**Instructions for the task**
Your task is to transcribe all of the records exactly and leave out the pictures.

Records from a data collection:
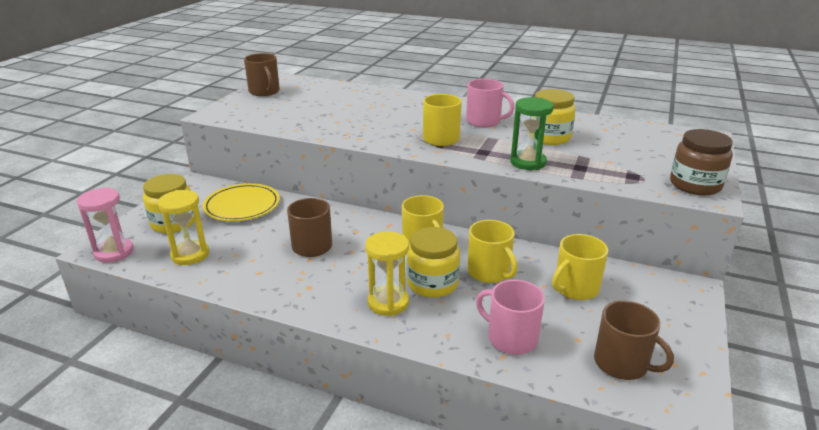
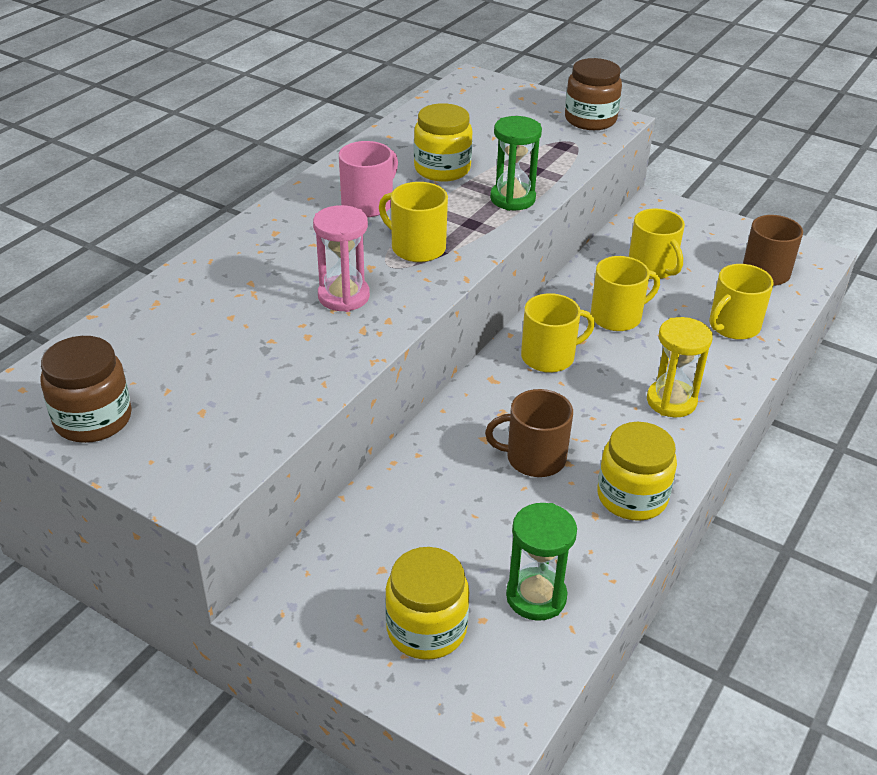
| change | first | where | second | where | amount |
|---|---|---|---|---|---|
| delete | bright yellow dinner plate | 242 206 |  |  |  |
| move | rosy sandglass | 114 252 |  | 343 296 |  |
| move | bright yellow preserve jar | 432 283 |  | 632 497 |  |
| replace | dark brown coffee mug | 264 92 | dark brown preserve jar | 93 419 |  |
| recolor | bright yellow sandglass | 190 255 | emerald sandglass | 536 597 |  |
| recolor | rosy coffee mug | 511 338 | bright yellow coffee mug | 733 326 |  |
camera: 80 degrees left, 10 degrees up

**Response below**
| change | first | where | second | where | amount |
|---|---|---|---|---|---|
| delete | bright yellow dinner plate | 242 206 |  |  |  |
| move | rosy sandglass | 114 252 |  | 343 296 |  |
| move | bright yellow preserve jar | 432 283 |  | 632 497 |  |
| replace | dark brown coffee mug | 264 92 | dark brown preserve jar | 93 419 |  |
| recolor | bright yellow sandglass | 190 255 | emerald sandglass | 536 597 |  |
| recolor | rosy coffee mug | 511 338 | bright yellow coffee mug | 733 326 |  |
camera: 80 degrees left, 10 degrees up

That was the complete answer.